═════ DATA SUPPLIED

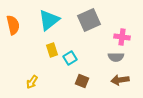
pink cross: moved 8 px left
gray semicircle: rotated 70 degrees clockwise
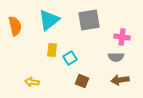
gray square: rotated 15 degrees clockwise
orange semicircle: moved 2 px right, 1 px down
yellow rectangle: rotated 24 degrees clockwise
yellow arrow: rotated 64 degrees clockwise
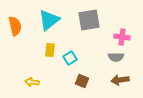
yellow rectangle: moved 2 px left
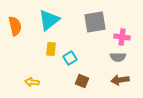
gray square: moved 6 px right, 2 px down
yellow rectangle: moved 1 px right, 1 px up
gray semicircle: moved 2 px right
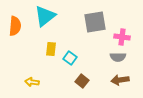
cyan triangle: moved 4 px left, 4 px up
orange semicircle: rotated 18 degrees clockwise
cyan square: rotated 24 degrees counterclockwise
brown square: rotated 16 degrees clockwise
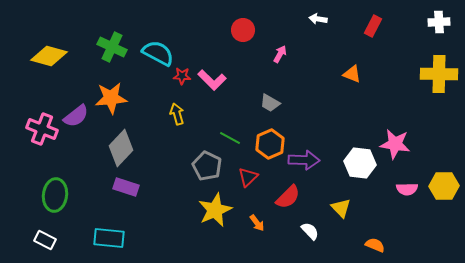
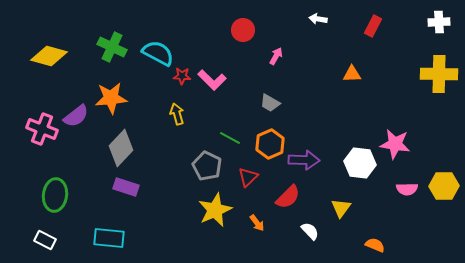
pink arrow: moved 4 px left, 2 px down
orange triangle: rotated 24 degrees counterclockwise
yellow triangle: rotated 20 degrees clockwise
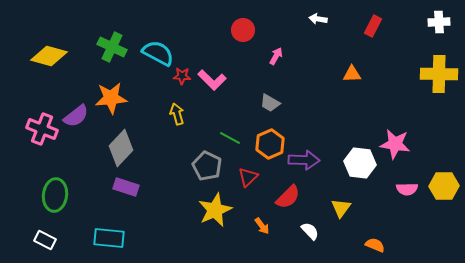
orange arrow: moved 5 px right, 3 px down
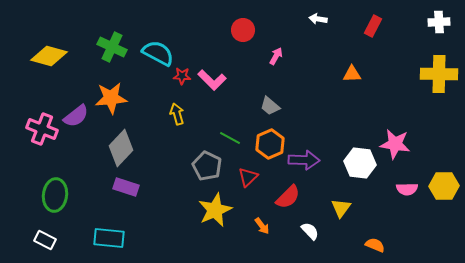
gray trapezoid: moved 3 px down; rotated 10 degrees clockwise
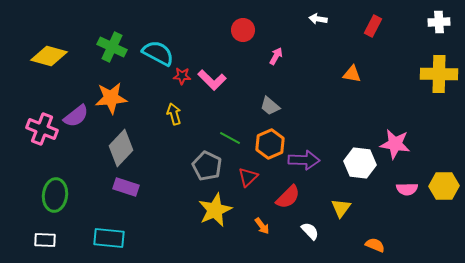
orange triangle: rotated 12 degrees clockwise
yellow arrow: moved 3 px left
white rectangle: rotated 25 degrees counterclockwise
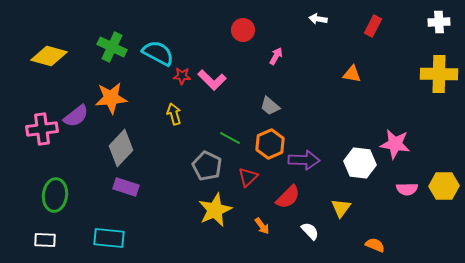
pink cross: rotated 28 degrees counterclockwise
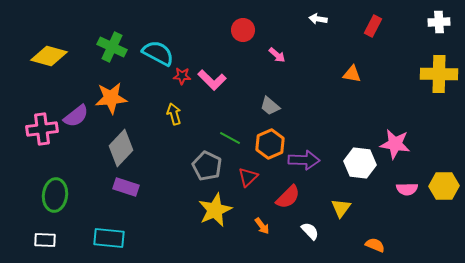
pink arrow: moved 1 px right, 1 px up; rotated 102 degrees clockwise
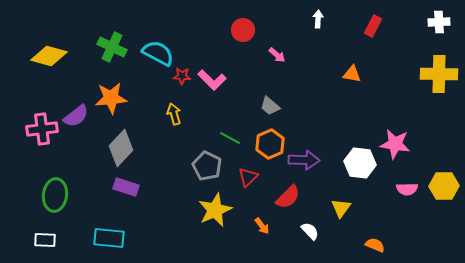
white arrow: rotated 84 degrees clockwise
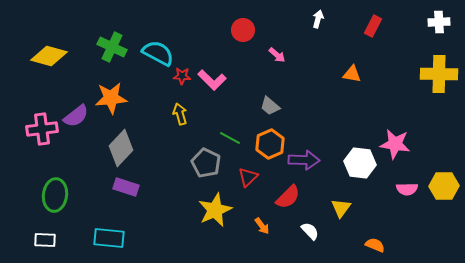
white arrow: rotated 12 degrees clockwise
yellow arrow: moved 6 px right
gray pentagon: moved 1 px left, 3 px up
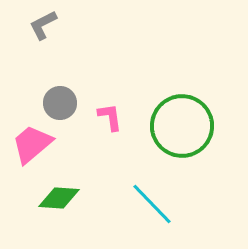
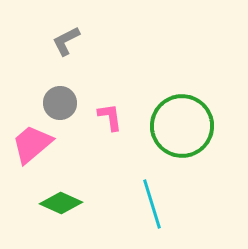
gray L-shape: moved 23 px right, 16 px down
green diamond: moved 2 px right, 5 px down; rotated 21 degrees clockwise
cyan line: rotated 27 degrees clockwise
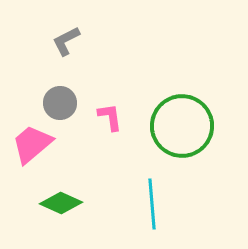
cyan line: rotated 12 degrees clockwise
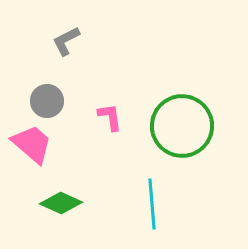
gray circle: moved 13 px left, 2 px up
pink trapezoid: rotated 81 degrees clockwise
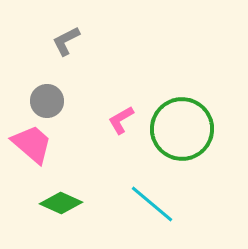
pink L-shape: moved 11 px right, 3 px down; rotated 112 degrees counterclockwise
green circle: moved 3 px down
cyan line: rotated 45 degrees counterclockwise
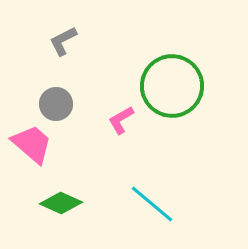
gray L-shape: moved 3 px left
gray circle: moved 9 px right, 3 px down
green circle: moved 10 px left, 43 px up
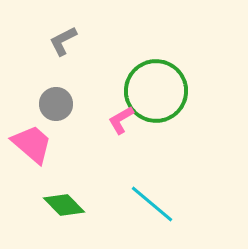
green circle: moved 16 px left, 5 px down
green diamond: moved 3 px right, 2 px down; rotated 21 degrees clockwise
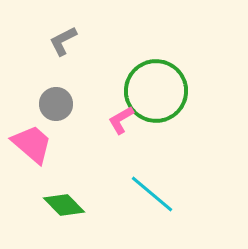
cyan line: moved 10 px up
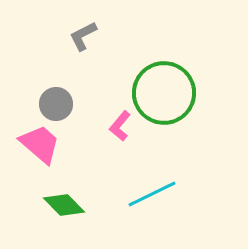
gray L-shape: moved 20 px right, 5 px up
green circle: moved 8 px right, 2 px down
pink L-shape: moved 1 px left, 6 px down; rotated 20 degrees counterclockwise
pink trapezoid: moved 8 px right
cyan line: rotated 66 degrees counterclockwise
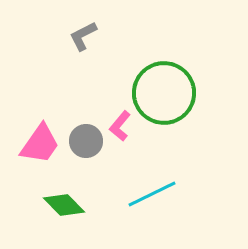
gray circle: moved 30 px right, 37 px down
pink trapezoid: rotated 84 degrees clockwise
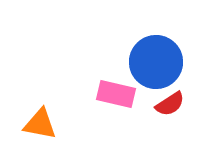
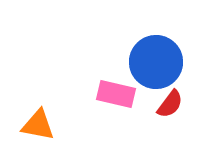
red semicircle: rotated 20 degrees counterclockwise
orange triangle: moved 2 px left, 1 px down
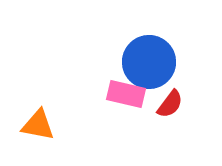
blue circle: moved 7 px left
pink rectangle: moved 10 px right
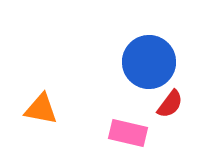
pink rectangle: moved 2 px right, 39 px down
orange triangle: moved 3 px right, 16 px up
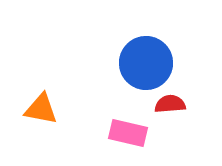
blue circle: moved 3 px left, 1 px down
red semicircle: rotated 132 degrees counterclockwise
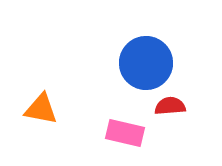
red semicircle: moved 2 px down
pink rectangle: moved 3 px left
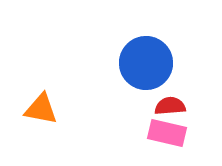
pink rectangle: moved 42 px right
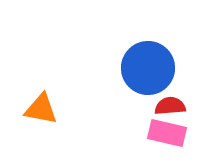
blue circle: moved 2 px right, 5 px down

══════════

EXERCISE DESCRIPTION. Copy out every line of the records above, word for word, leaving out the picture lines.

RESPONSE.
pink cross: moved 8 px left
gray semicircle: rotated 70 degrees clockwise
gray square: rotated 15 degrees clockwise
orange semicircle: moved 2 px right, 1 px down
yellow rectangle: rotated 24 degrees clockwise
yellow arrow: rotated 64 degrees clockwise
yellow rectangle: moved 2 px left
gray square: moved 6 px right, 2 px down
yellow rectangle: moved 1 px right, 1 px up
gray semicircle: moved 2 px right
cyan triangle: moved 4 px left, 4 px up
orange semicircle: rotated 18 degrees clockwise
cyan square: rotated 24 degrees counterclockwise
brown square: rotated 16 degrees clockwise
pink arrow: moved 4 px left, 2 px down
orange triangle: rotated 24 degrees counterclockwise
yellow triangle: rotated 20 degrees clockwise
orange arrow: moved 5 px right, 3 px down
gray trapezoid: moved 3 px down; rotated 10 degrees clockwise
orange triangle: rotated 12 degrees clockwise
yellow arrow: moved 3 px left
white rectangle: rotated 25 degrees counterclockwise
pink cross: rotated 28 degrees counterclockwise
pink arrow: moved 1 px right, 1 px up; rotated 102 degrees clockwise
white arrow: rotated 84 degrees clockwise
white arrow: rotated 12 degrees clockwise
yellow arrow: moved 6 px right
gray pentagon: moved 1 px left, 3 px up
gray L-shape: moved 23 px right, 16 px down
green diamond: moved 2 px right, 5 px down; rotated 21 degrees clockwise
cyan line: rotated 27 degrees clockwise
cyan line: rotated 12 degrees clockwise
gray circle: moved 13 px left, 2 px up
pink trapezoid: rotated 81 degrees clockwise
pink L-shape: moved 11 px right, 3 px down; rotated 112 degrees counterclockwise
green circle: moved 3 px down
cyan line: rotated 45 degrees counterclockwise
gray L-shape: moved 3 px left
gray circle: moved 9 px right, 3 px down
green circle: moved 10 px left, 43 px up
green circle: moved 16 px left, 5 px down
green diamond: moved 3 px right, 2 px down; rotated 21 degrees clockwise
cyan line: moved 10 px up
gray L-shape: moved 20 px right, 5 px up
green circle: moved 8 px right, 2 px down
pink L-shape: moved 1 px left, 6 px down; rotated 20 degrees counterclockwise
pink trapezoid: moved 8 px right
cyan line: rotated 66 degrees counterclockwise
gray circle: moved 30 px right, 37 px down
pink trapezoid: rotated 84 degrees clockwise
red semicircle: rotated 20 degrees counterclockwise
orange triangle: moved 2 px left, 1 px down
blue circle: moved 7 px left
pink rectangle: moved 10 px right
pink rectangle: moved 2 px right, 39 px down
orange triangle: moved 3 px right, 16 px up
blue circle: moved 3 px left, 1 px down
red semicircle: rotated 132 degrees counterclockwise
red semicircle: moved 2 px down
pink rectangle: moved 3 px left
pink rectangle: moved 42 px right
blue circle: moved 2 px right, 5 px down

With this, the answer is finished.